## The task:
For each line below with the word "CANL", write out a copy.

══ The data

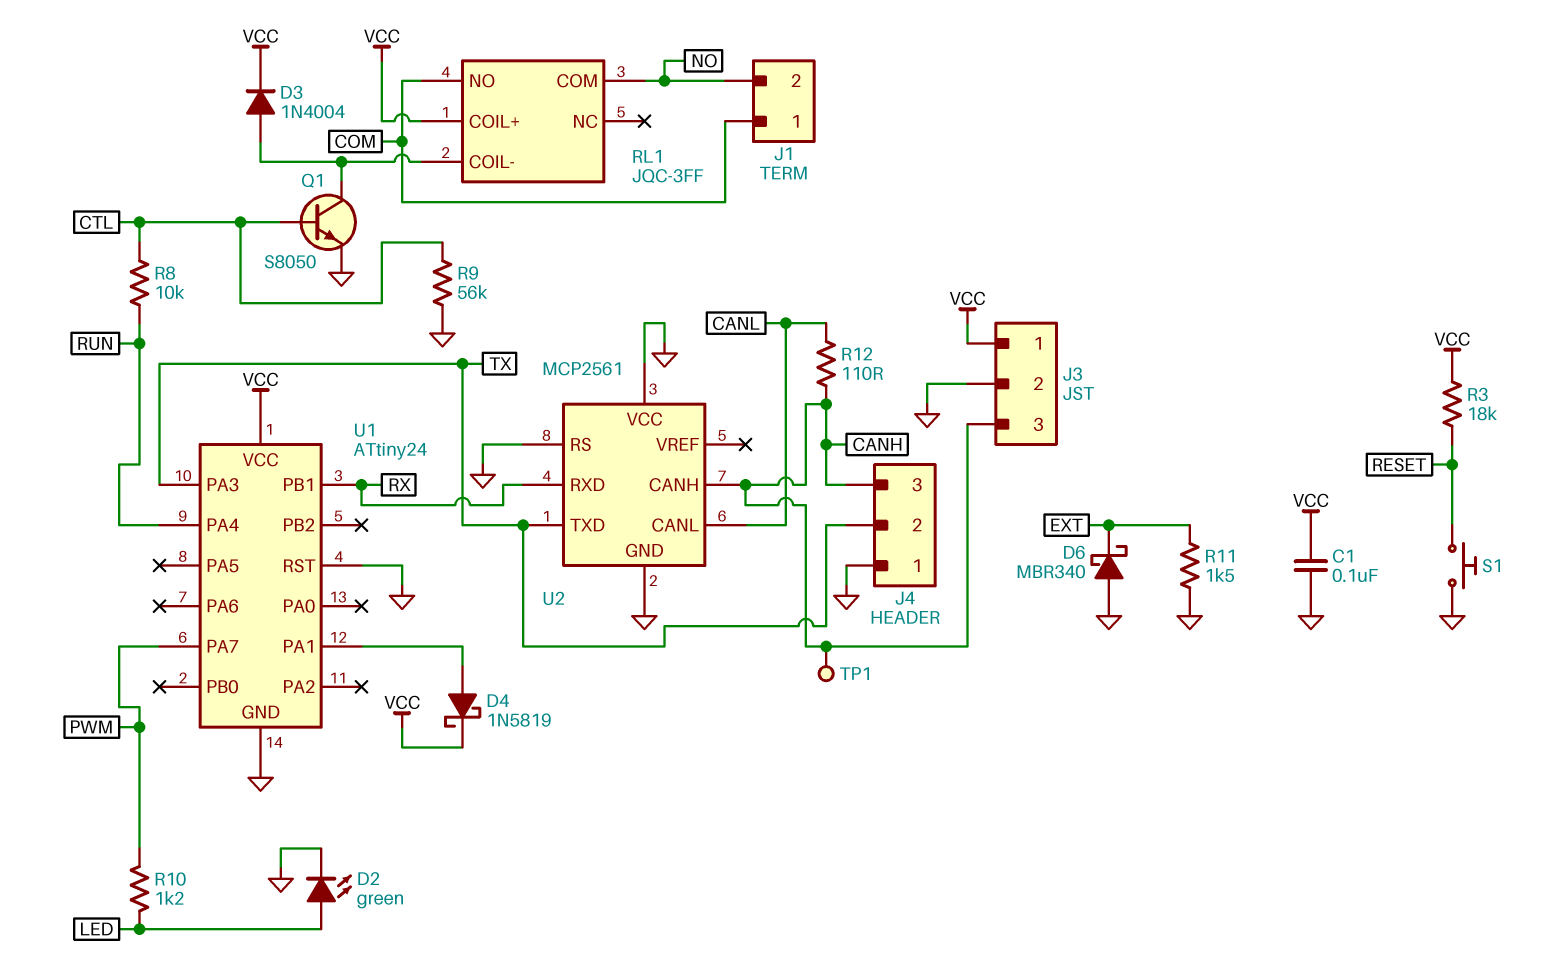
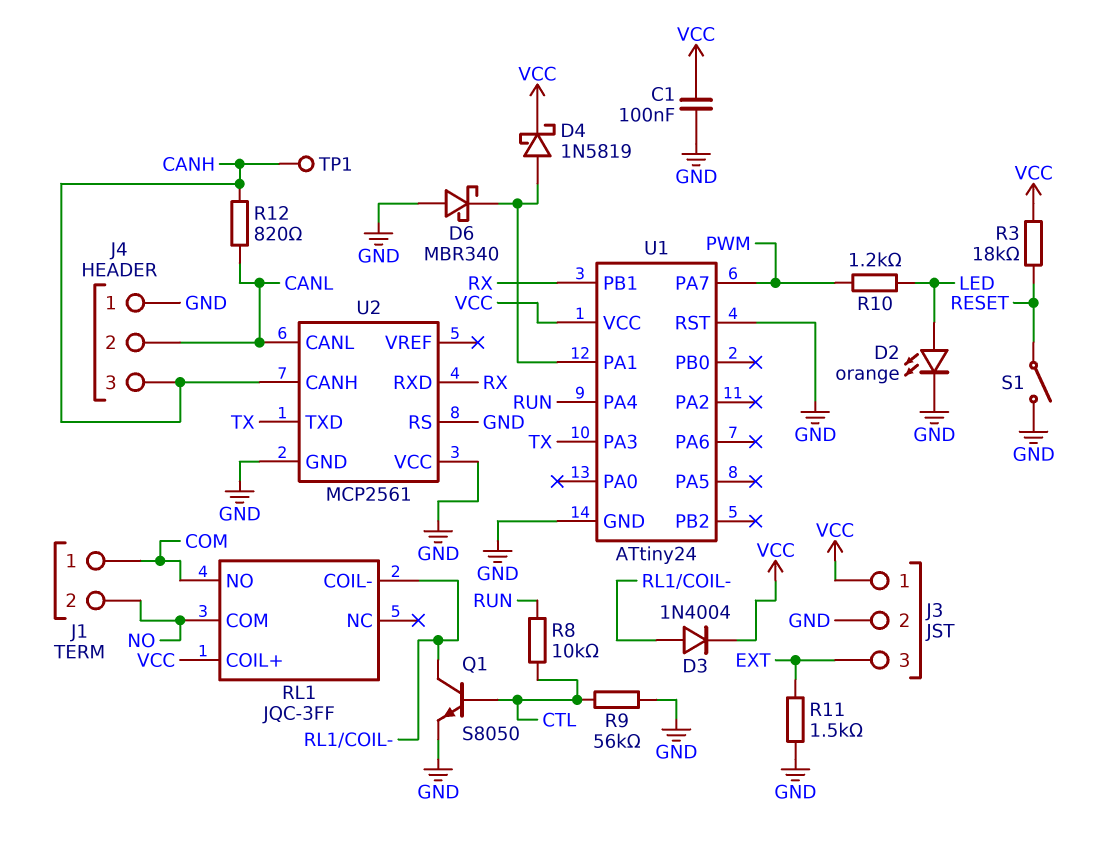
D2: LED green (A LED, K GND) -> LED orange (A LED, K GND)
D6: schottky MBR340 (A GND, K EXT) -> schottky MBR340 (A GND, K U1/PA1)
J3 pin 3: CANH -> EXT
J4 pin 2: TX -> CANL
R12: 110 (CANH, CANL) -> 820 (CANH, CANL)
S1: button (GND, RESET) -> switch (GND, RESET)

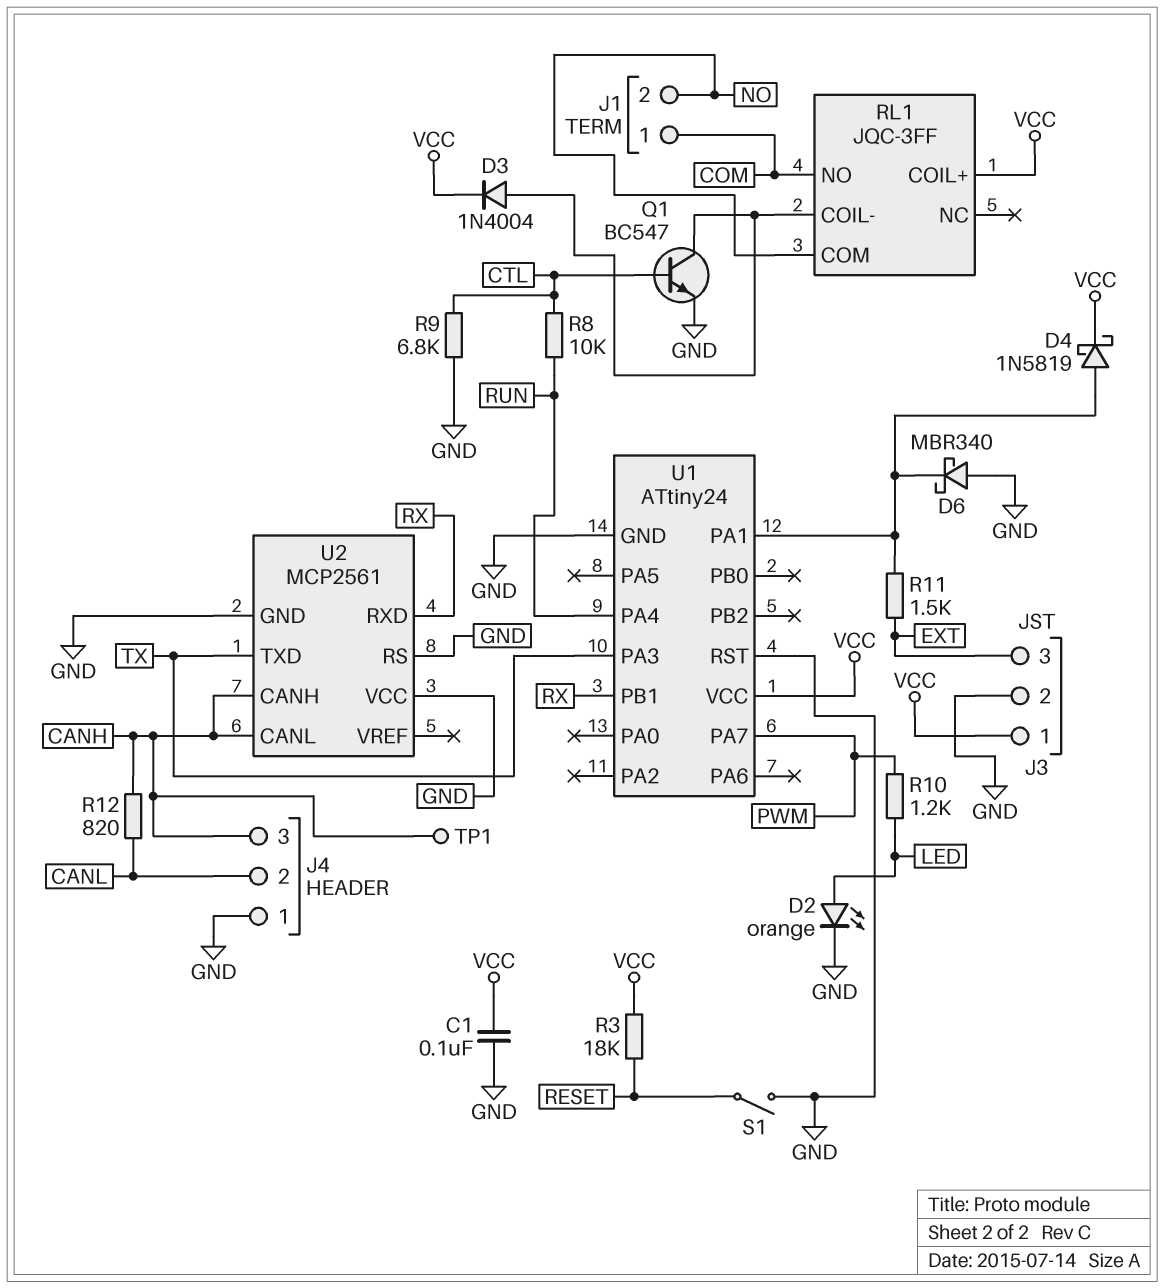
Q1: NPN S8050 (B CTL, C RL1/COIL-, E GND) -> NPN BC547 (B CTL, C RL1/COIL-, E GND)
R9: 56k (CTL, GND) -> 6.8k (CTL, GND)
R11: 1.5k (EXT, GND) -> 1.5k (EXT, U1/PA1)
U2 pin CANL: CANL -> CANH

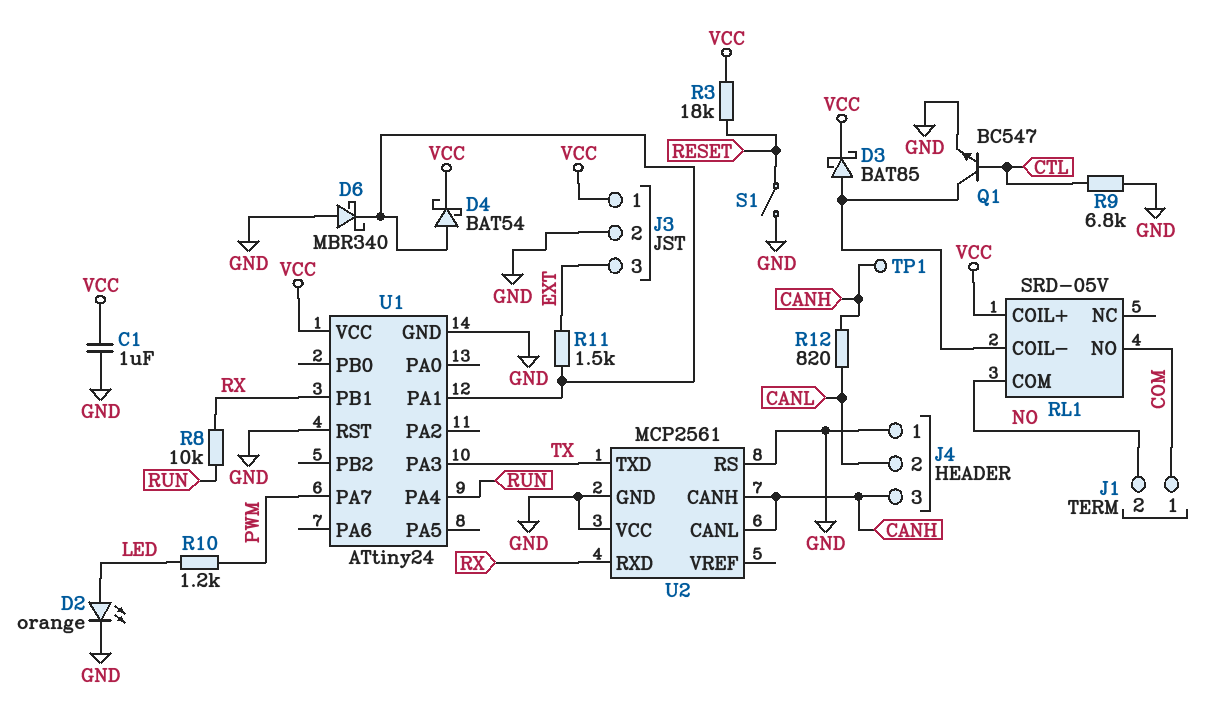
C1: 100nF (GND, VCC) -> 1uF (GND, VCC)
D3: diode 1N4004 (A RL1/COIL-, K VCC) -> schottky BAT85 (A RL1/COIL-, K VCC)
D4: schottky 1N5819 (A U1/PA1, K VCC) -> schottky BAT54 (A U1/PA1, K VCC)
R8: 10k (CTL, RUN) -> 10k (RUN, RX)
RL1: JQC-3FF -> SRD-05V

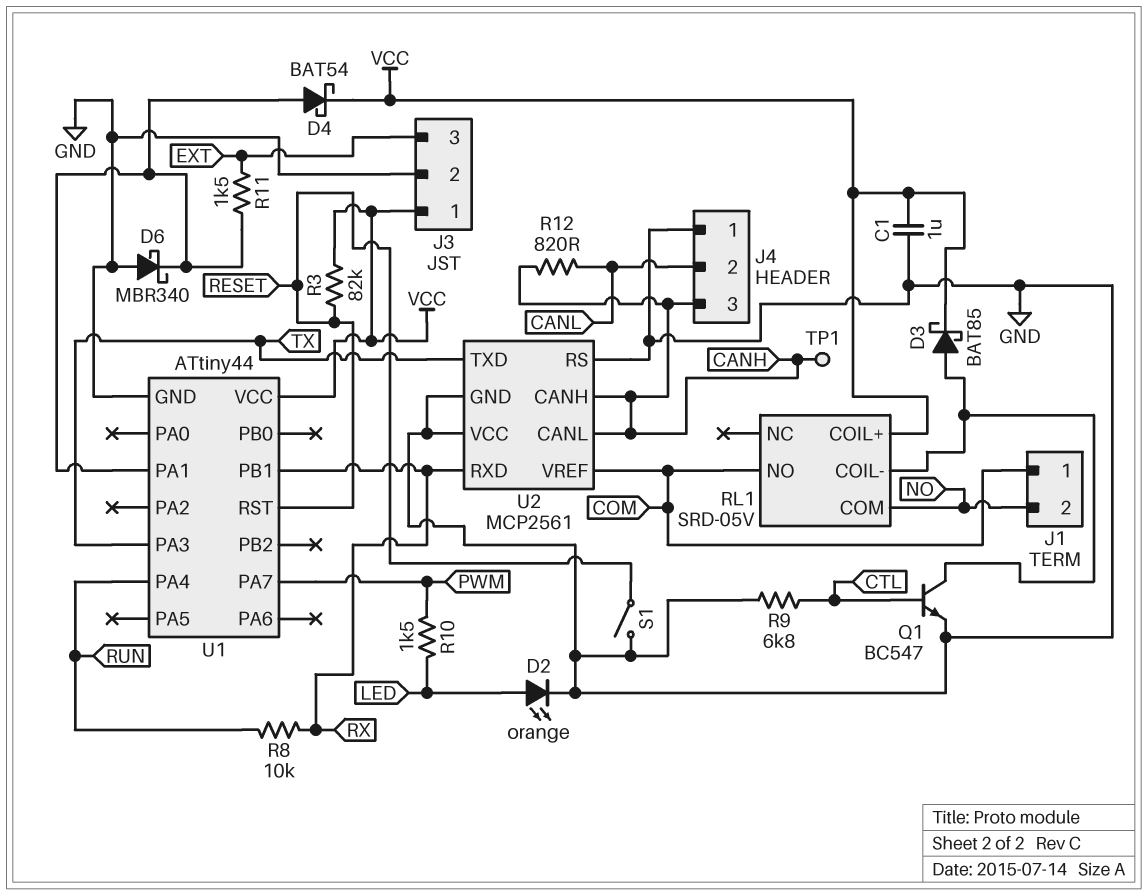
R3: 18k (RESET, VCC) -> 82k (RESET, VCC)
R10: 1.2k (LED, PWM) -> 1.5k (LED, PWM)
U1: ATtiny24 -> ATtiny44
U1 pin RST: GND -> RESET
U2 pin VREF: none -> COM

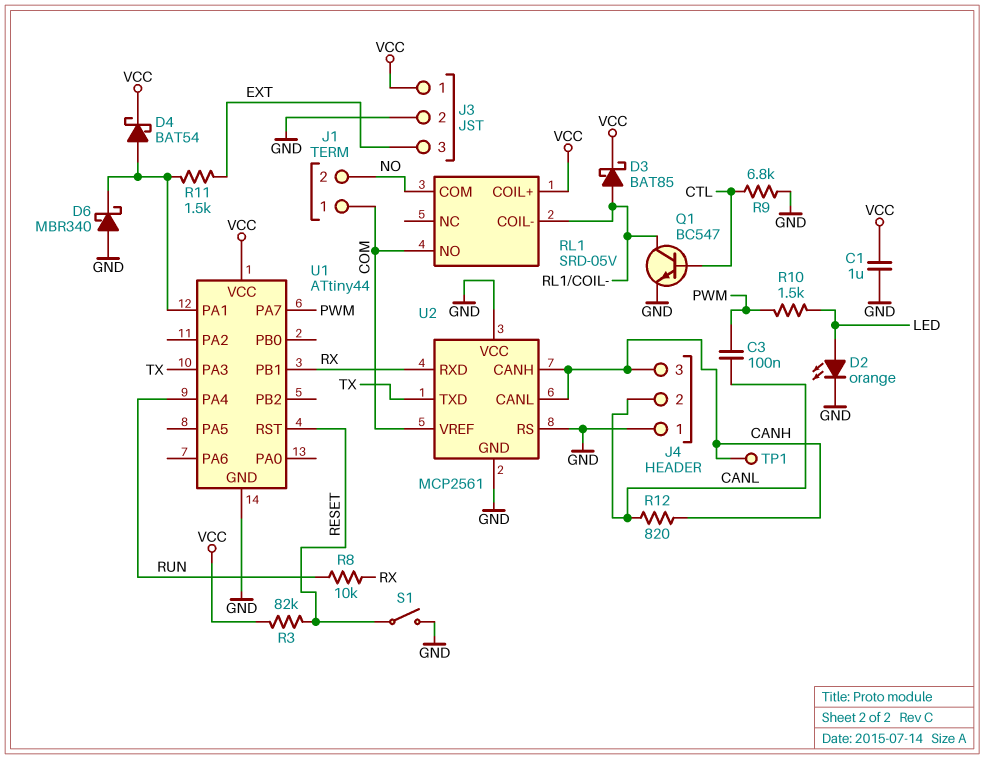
C3: none -> 100nF (CANL, PWM)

════

## Exercise output:
J4 pin 2: TX -> CANL
R12: 110 (CANH, CANL) -> 820 (CANH, CANL)
U2 pin CANL: CANL -> CANH
C3: none -> 100nF (CANL, PWM)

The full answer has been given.